Detected change data
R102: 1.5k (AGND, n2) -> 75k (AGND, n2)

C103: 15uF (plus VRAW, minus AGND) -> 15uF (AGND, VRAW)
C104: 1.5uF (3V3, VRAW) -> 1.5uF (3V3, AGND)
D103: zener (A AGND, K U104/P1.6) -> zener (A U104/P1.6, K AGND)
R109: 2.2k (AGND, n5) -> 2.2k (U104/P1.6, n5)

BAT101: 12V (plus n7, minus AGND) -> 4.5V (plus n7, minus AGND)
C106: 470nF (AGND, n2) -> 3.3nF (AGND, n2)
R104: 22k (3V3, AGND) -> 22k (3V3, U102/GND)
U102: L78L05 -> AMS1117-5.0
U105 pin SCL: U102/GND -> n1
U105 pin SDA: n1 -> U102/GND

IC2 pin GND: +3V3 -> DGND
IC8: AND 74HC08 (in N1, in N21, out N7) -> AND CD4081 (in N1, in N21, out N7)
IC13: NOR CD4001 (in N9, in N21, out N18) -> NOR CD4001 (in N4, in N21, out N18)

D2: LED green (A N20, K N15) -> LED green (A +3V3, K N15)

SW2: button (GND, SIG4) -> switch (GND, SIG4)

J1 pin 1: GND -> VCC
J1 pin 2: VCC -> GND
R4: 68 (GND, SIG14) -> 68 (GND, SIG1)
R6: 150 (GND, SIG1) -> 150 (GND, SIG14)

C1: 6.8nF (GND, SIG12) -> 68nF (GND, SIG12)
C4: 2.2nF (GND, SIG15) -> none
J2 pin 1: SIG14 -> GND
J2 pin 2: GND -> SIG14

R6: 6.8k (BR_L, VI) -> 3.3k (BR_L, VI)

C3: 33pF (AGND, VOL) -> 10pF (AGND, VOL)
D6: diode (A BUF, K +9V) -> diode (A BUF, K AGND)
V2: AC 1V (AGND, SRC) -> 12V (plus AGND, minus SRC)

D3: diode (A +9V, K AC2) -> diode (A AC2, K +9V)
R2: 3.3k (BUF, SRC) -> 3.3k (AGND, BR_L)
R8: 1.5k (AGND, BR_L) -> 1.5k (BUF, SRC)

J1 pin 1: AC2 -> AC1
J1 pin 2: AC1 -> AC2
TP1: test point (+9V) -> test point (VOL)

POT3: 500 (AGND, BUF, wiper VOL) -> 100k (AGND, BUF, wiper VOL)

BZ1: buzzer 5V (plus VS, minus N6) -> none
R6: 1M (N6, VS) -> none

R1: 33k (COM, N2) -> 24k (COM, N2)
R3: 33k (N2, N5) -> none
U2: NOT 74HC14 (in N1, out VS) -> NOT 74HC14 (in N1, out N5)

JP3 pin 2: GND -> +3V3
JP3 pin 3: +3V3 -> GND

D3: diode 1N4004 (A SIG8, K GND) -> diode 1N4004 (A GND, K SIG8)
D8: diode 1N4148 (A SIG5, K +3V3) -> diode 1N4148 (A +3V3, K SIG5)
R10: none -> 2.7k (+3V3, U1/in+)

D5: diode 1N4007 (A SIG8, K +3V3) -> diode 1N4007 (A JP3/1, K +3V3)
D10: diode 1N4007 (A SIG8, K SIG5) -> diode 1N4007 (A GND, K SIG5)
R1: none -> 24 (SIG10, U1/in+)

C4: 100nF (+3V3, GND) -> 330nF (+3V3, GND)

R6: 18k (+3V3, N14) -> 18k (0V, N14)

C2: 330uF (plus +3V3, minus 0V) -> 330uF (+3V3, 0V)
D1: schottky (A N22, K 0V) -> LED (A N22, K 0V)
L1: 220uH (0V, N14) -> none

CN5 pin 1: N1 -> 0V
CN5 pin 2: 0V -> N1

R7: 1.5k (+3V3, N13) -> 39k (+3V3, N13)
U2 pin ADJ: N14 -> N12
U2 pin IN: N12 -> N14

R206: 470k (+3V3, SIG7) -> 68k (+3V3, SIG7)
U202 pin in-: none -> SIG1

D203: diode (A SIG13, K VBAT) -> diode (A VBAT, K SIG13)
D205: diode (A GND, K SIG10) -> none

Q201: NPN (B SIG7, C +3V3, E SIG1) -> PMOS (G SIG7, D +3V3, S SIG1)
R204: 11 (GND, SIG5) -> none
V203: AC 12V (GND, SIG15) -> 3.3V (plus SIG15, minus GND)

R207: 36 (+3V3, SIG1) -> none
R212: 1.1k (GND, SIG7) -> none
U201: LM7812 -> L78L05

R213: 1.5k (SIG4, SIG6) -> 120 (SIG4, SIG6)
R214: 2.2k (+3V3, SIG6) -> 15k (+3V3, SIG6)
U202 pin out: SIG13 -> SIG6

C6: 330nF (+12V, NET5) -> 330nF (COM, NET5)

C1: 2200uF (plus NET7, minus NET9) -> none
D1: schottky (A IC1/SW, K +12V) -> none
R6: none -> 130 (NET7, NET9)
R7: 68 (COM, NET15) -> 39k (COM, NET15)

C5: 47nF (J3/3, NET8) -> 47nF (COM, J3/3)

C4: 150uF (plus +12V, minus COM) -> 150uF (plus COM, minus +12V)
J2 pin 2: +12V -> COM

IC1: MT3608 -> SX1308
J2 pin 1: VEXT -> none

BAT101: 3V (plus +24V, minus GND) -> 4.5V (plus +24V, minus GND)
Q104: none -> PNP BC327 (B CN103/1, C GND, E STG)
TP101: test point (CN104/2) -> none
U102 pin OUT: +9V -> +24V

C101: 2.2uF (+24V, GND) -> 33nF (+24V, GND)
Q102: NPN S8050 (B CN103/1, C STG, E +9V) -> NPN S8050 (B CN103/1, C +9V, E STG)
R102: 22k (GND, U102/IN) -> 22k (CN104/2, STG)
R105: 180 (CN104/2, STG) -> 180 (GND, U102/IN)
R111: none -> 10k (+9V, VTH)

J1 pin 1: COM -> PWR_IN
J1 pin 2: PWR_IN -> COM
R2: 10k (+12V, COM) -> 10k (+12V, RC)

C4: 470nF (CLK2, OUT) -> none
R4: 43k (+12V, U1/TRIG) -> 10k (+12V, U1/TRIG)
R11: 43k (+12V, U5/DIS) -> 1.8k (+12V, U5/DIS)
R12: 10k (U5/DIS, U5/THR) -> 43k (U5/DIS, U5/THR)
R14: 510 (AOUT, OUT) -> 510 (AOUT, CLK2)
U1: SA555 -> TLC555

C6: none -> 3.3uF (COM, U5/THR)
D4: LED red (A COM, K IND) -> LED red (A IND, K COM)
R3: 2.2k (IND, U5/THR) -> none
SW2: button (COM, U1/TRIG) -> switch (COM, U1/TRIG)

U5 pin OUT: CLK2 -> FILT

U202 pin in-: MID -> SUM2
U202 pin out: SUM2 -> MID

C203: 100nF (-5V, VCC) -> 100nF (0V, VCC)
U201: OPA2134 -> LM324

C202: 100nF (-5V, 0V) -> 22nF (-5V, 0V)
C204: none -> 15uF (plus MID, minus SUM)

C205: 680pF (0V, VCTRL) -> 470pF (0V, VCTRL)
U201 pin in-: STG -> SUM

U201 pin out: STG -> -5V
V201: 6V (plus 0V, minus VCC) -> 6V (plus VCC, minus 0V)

**Exercise objective:** Produce only the lines from the line containing "U105 pin SCL: U102/GND -> n1" through the line containing "J1 pin 2: VCC -> GND", inclusive of both, exactly as they stand in the entries above.

**Solution to the problem:**
U105 pin SCL: U102/GND -> n1
U105 pin SDA: n1 -> U102/GND

IC2 pin GND: +3V3 -> DGND
IC8: AND 74HC08 (in N1, in N21, out N7) -> AND CD4081 (in N1, in N21, out N7)
IC13: NOR CD4001 (in N9, in N21, out N18) -> NOR CD4001 (in N4, in N21, out N18)

D2: LED green (A N20, K N15) -> LED green (A +3V3, K N15)

SW2: button (GND, SIG4) -> switch (GND, SIG4)

J1 pin 1: GND -> VCC
J1 pin 2: VCC -> GND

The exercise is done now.